**What the exercise asks**
What is needed is the full set of records, word for word, with no pictures.

(Version comparison data)
[Start of section]

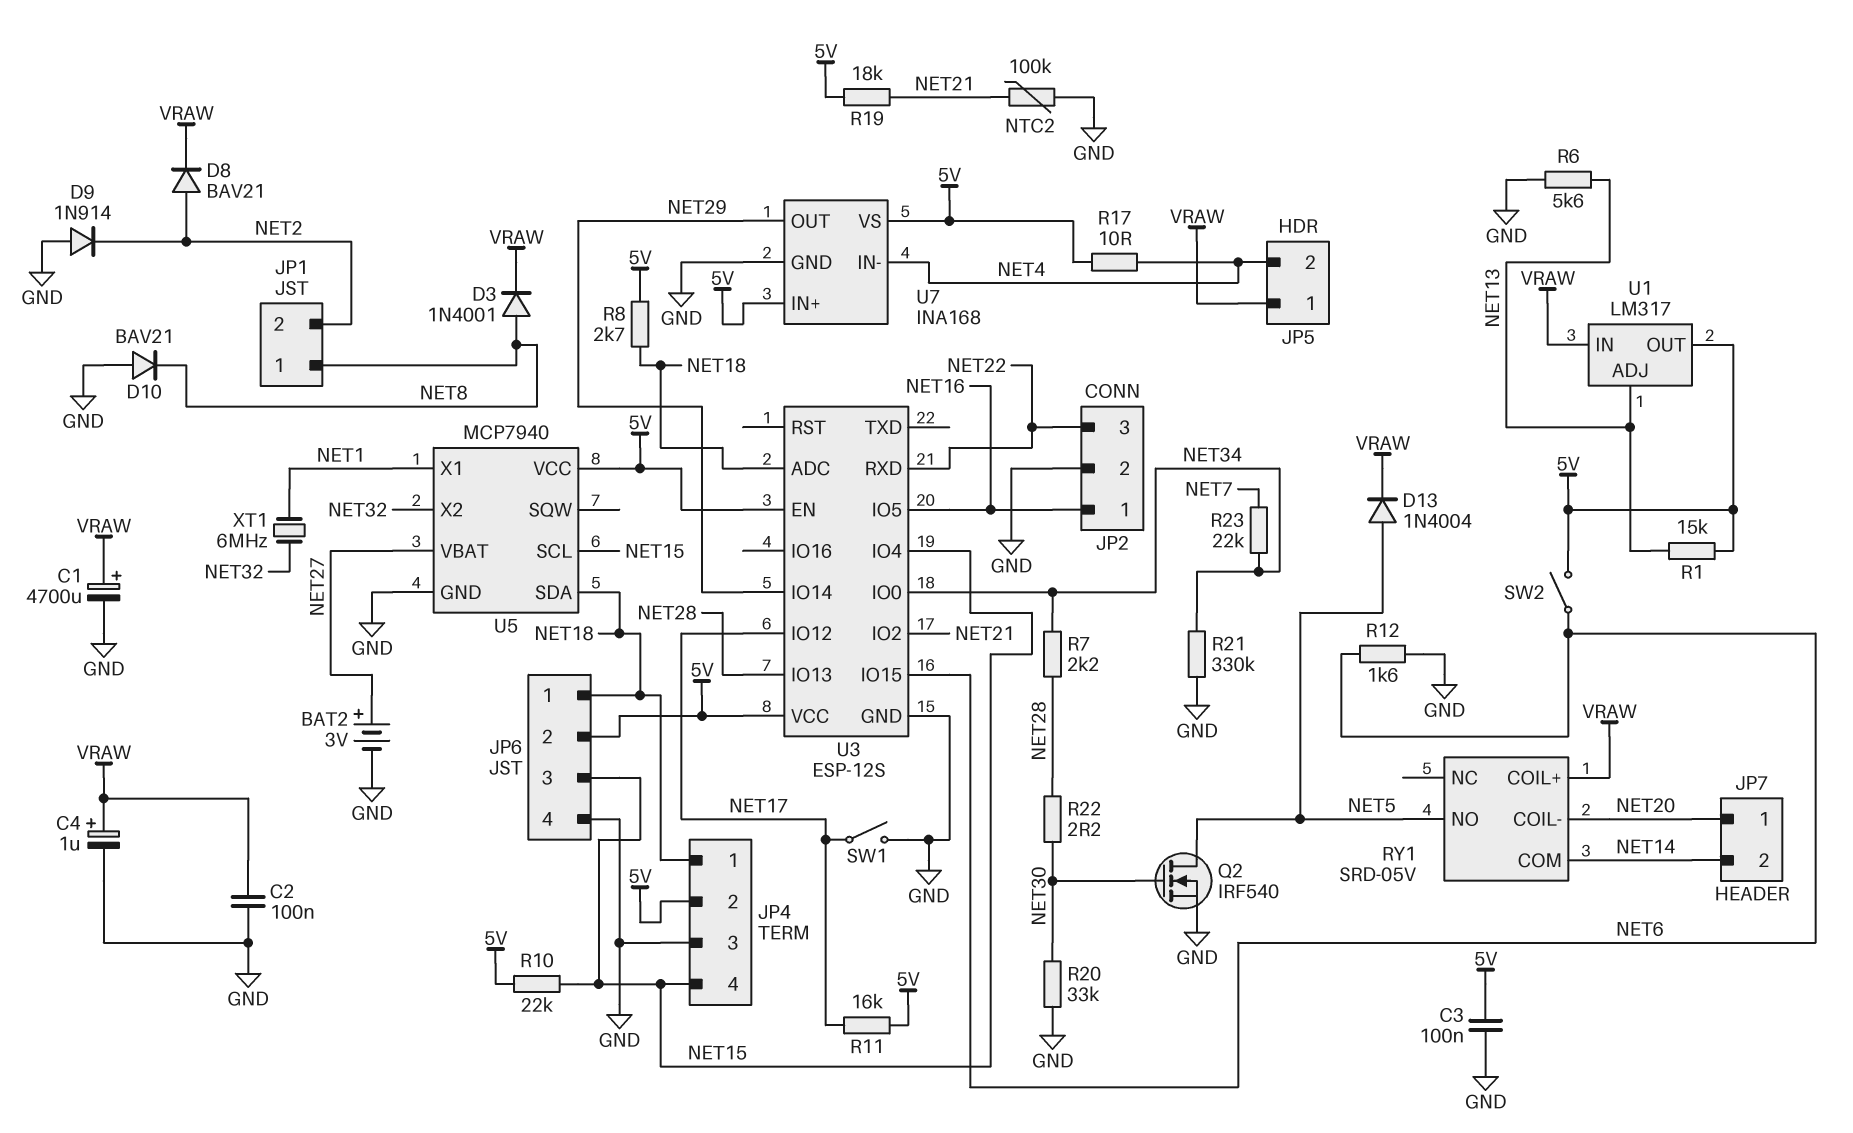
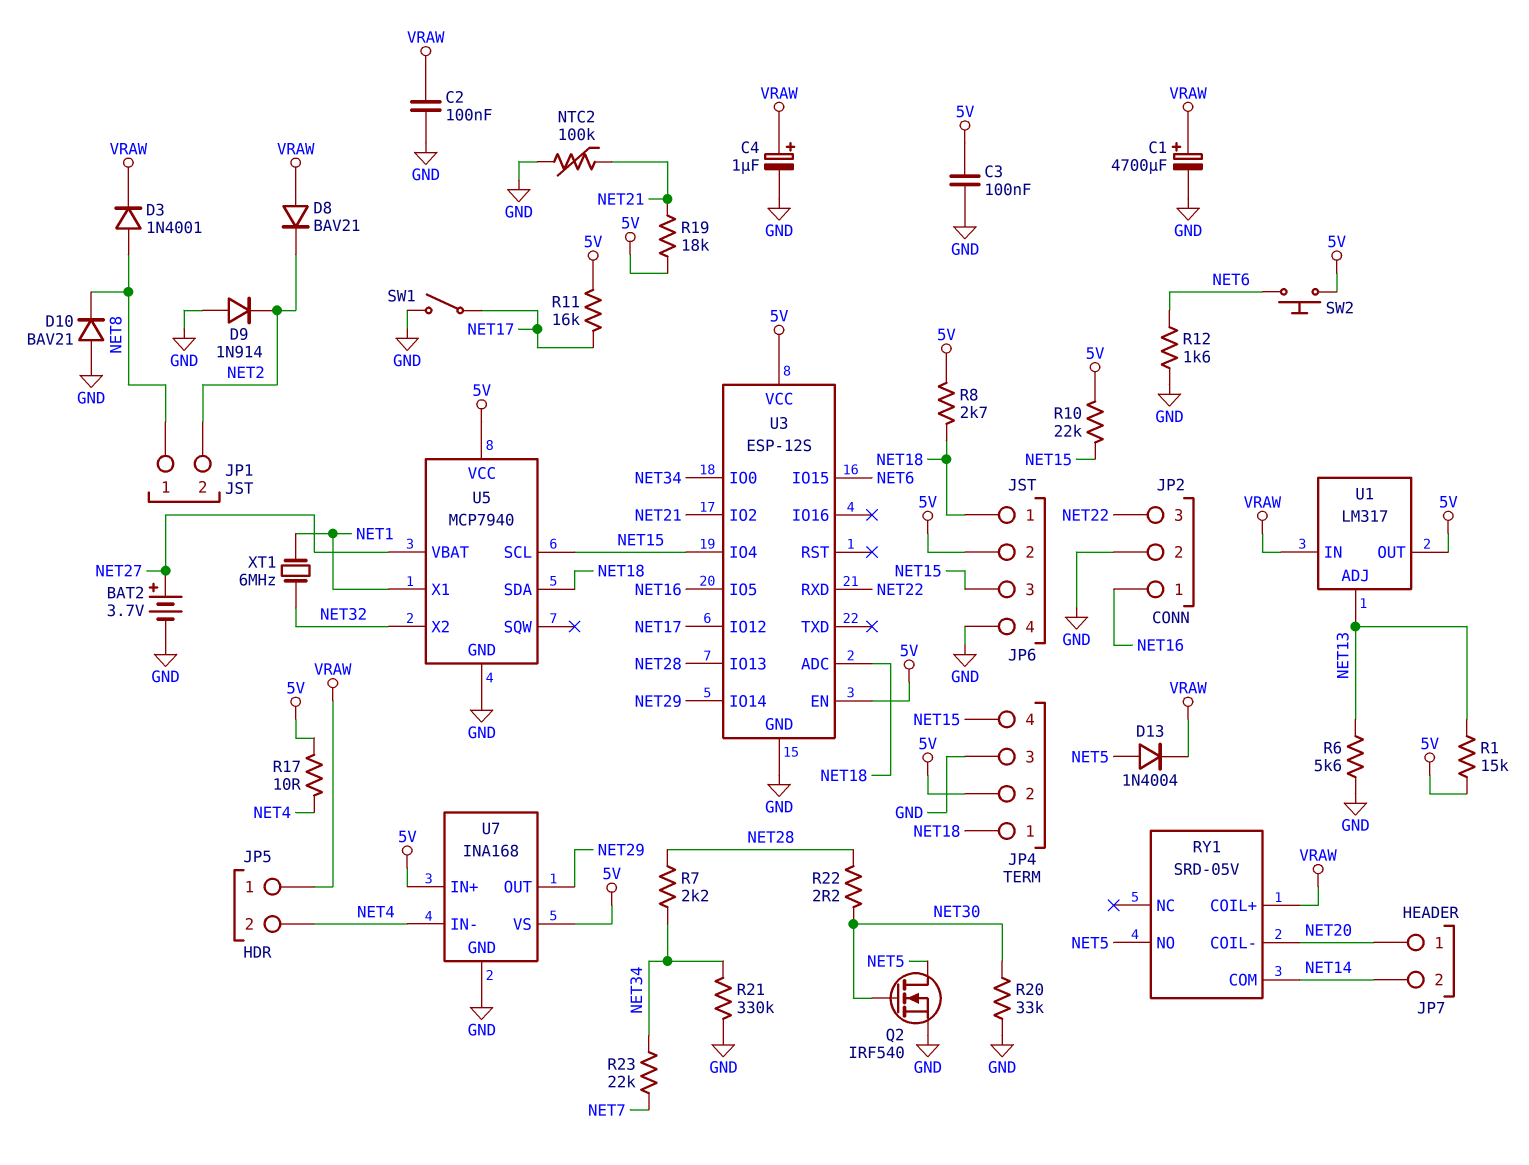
BAT2: 3V (plus NET27, minus GND) -> 3.7V (plus NET27, minus GND)
D8: diode BAV21 (A NET2, K VRAW) -> diode BAV21 (A VRAW, K NET2)
SW2: switch (5V, NET6) -> button (5V, NET6)

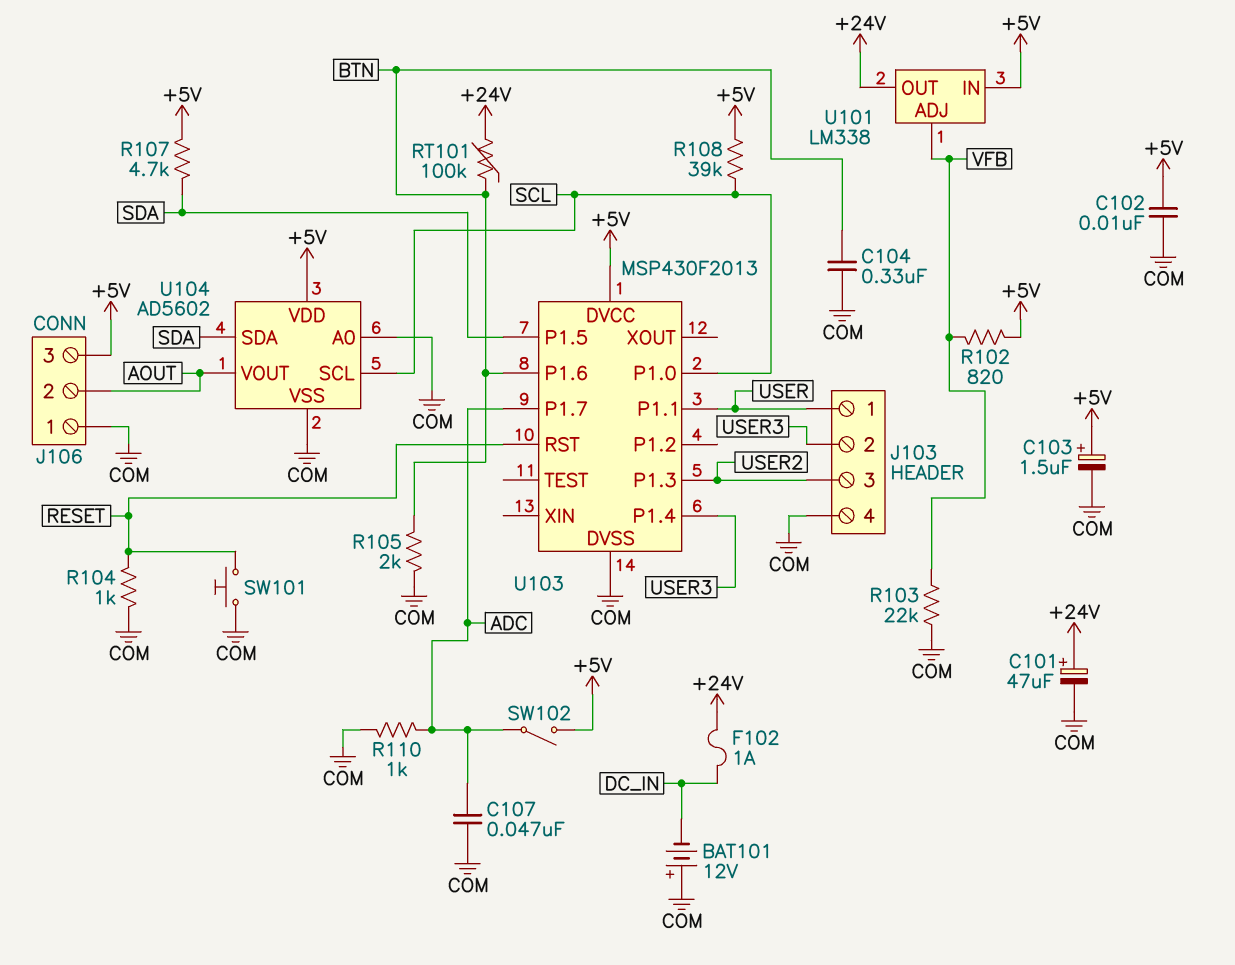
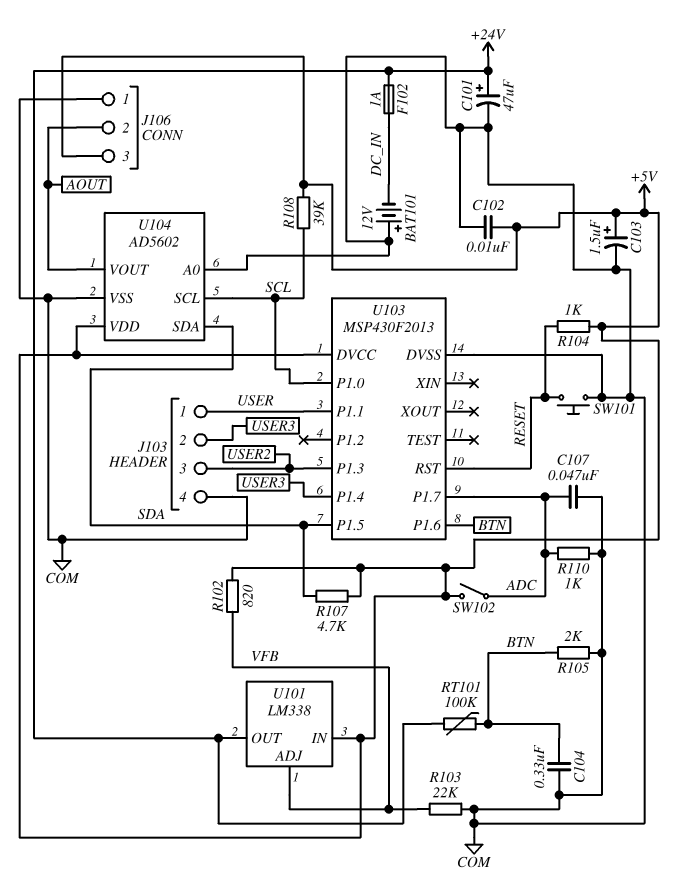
R104: 1k (COM, RESET) -> 1k (+5V, RESET)

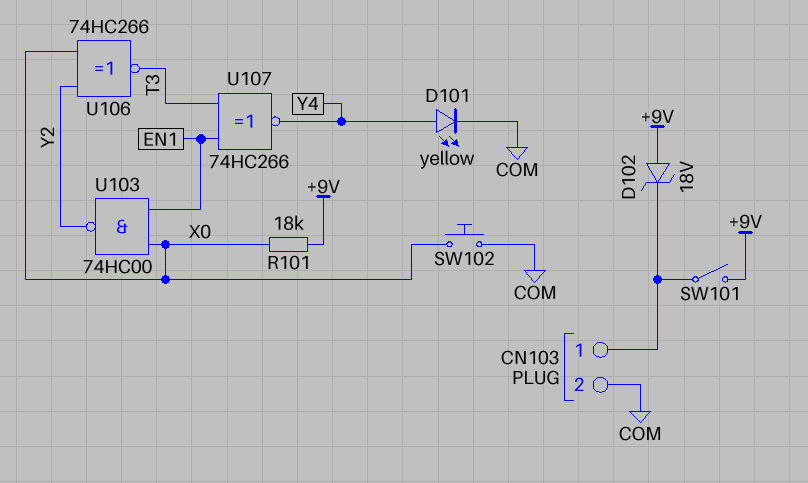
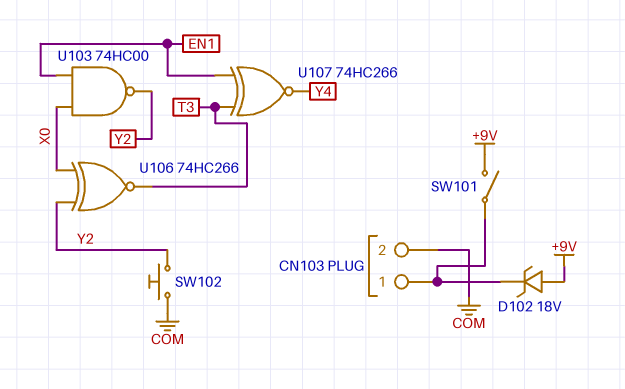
D101: LED yellow (A Y4, K COM) -> none
R101: 18k (+9V, X0) -> none
SW102: button (COM, X0) -> button (COM, Y2)

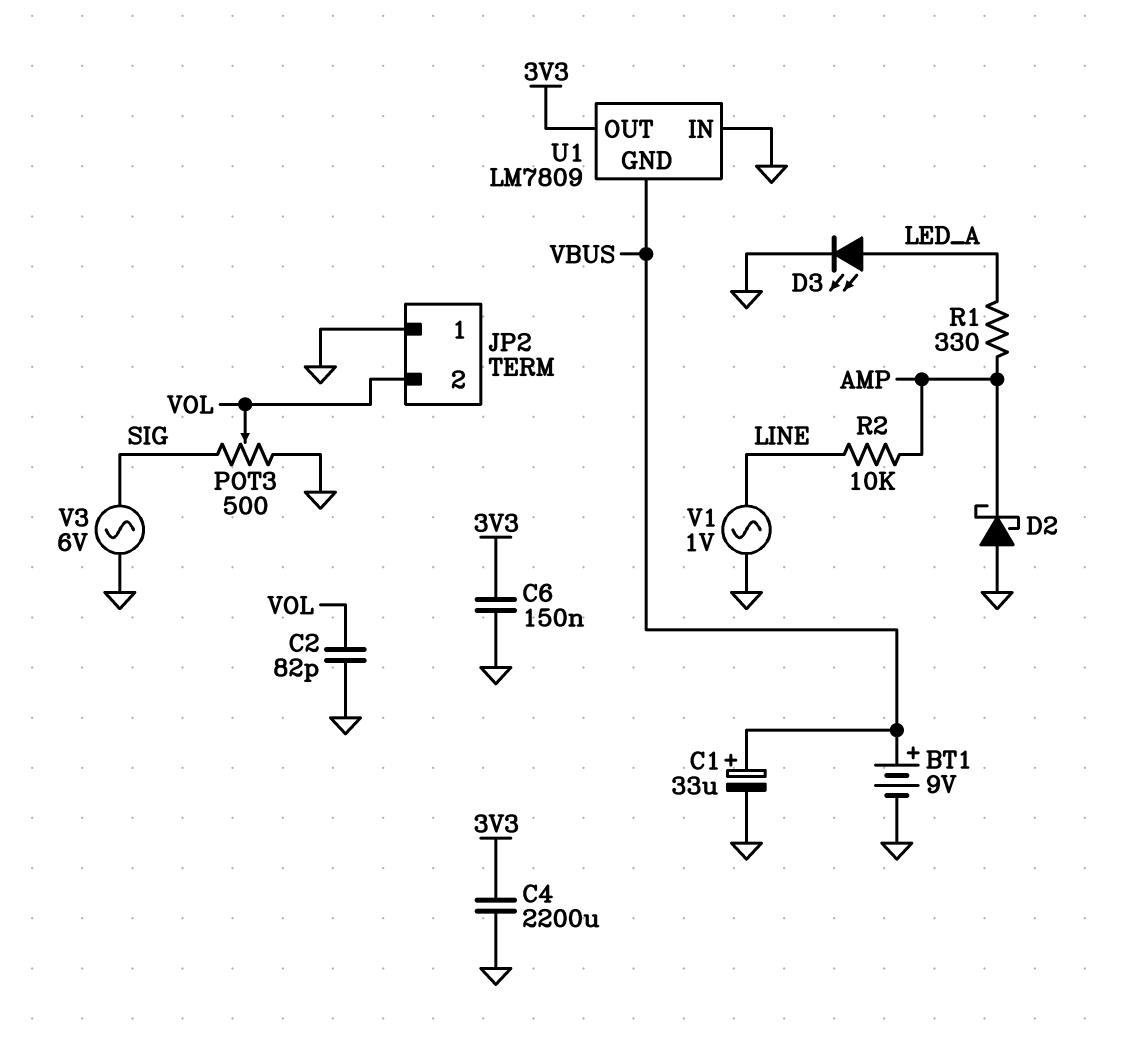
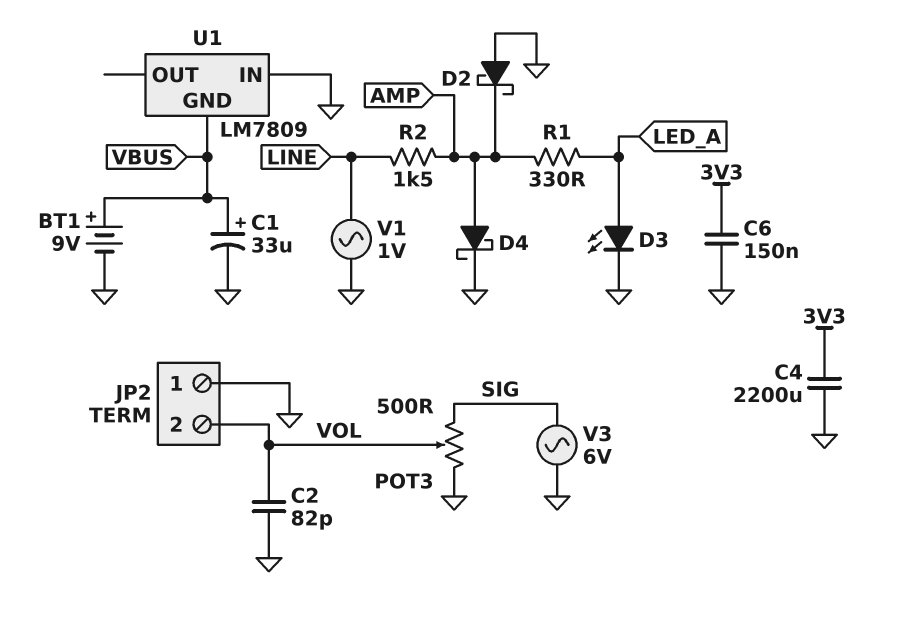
D4: none -> schottky (A AMP, K GND)
R2: 10k (AMP, LINE) -> 1.5k (AMP, LINE)
U1 pin OUT: 3V3 -> none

[End of section]

**Completed exercise**
BAT2: 3V (plus NET27, minus GND) -> 3.7V (plus NET27, minus GND)
D8: diode BAV21 (A NET2, K VRAW) -> diode BAV21 (A VRAW, K NET2)
SW2: switch (5V, NET6) -> button (5V, NET6)

R104: 1k (COM, RESET) -> 1k (+5V, RESET)

D101: LED yellow (A Y4, K COM) -> none
R101: 18k (+9V, X0) -> none
SW102: button (COM, X0) -> button (COM, Y2)

D4: none -> schottky (A AMP, K GND)
R2: 10k (AMP, LINE) -> 1.5k (AMP, LINE)
U1 pin OUT: 3V3 -> none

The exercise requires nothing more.